Work item –
Check each line of the data below for the word "elsewhere". How many lines have it? Answer with the number alone.

Start of Dataset records

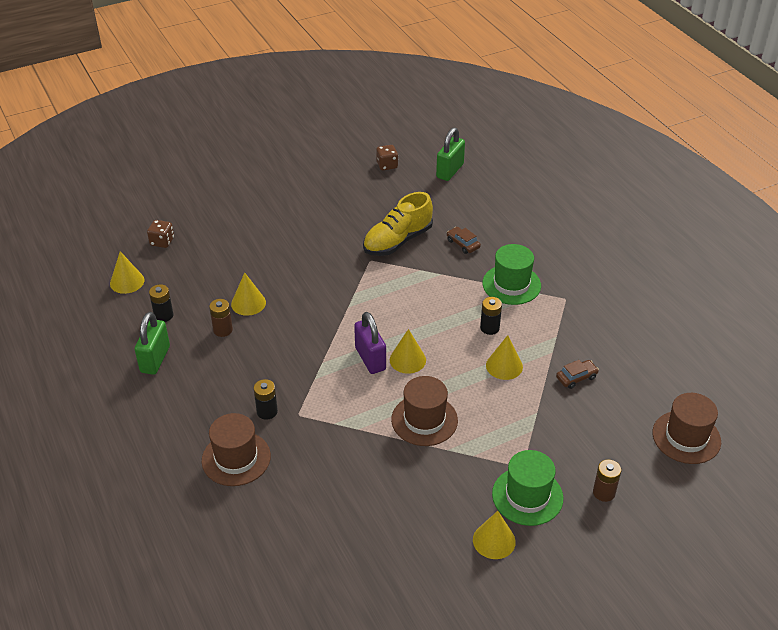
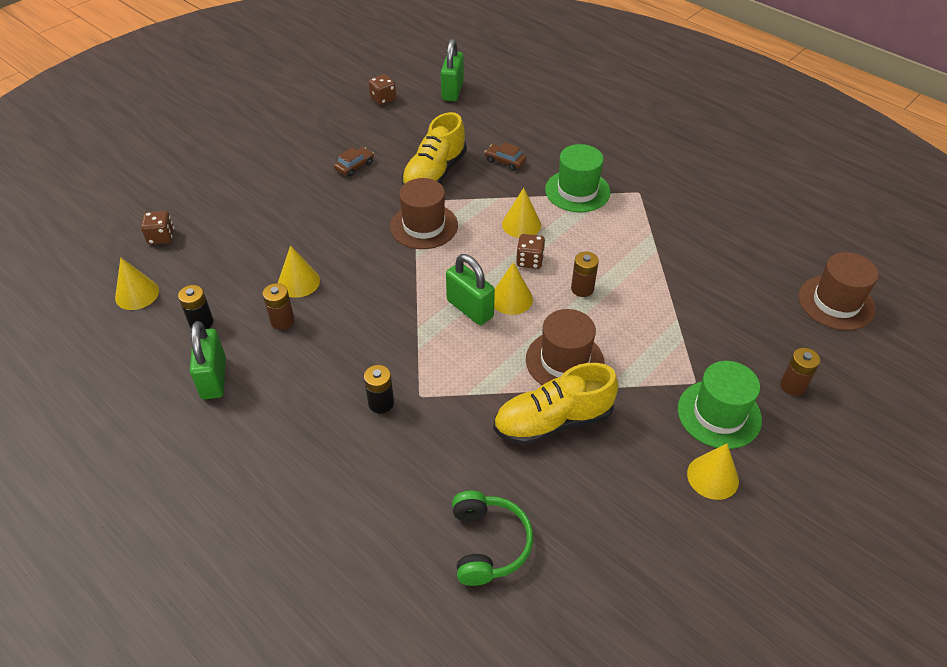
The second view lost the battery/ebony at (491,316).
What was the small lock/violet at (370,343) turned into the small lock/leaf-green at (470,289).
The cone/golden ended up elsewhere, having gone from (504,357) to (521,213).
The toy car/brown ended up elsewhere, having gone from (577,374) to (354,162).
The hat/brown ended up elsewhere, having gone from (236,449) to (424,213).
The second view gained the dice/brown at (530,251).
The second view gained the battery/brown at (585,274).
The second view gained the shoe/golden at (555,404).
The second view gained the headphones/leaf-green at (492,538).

End of Dataset records

Solution to this problem –
3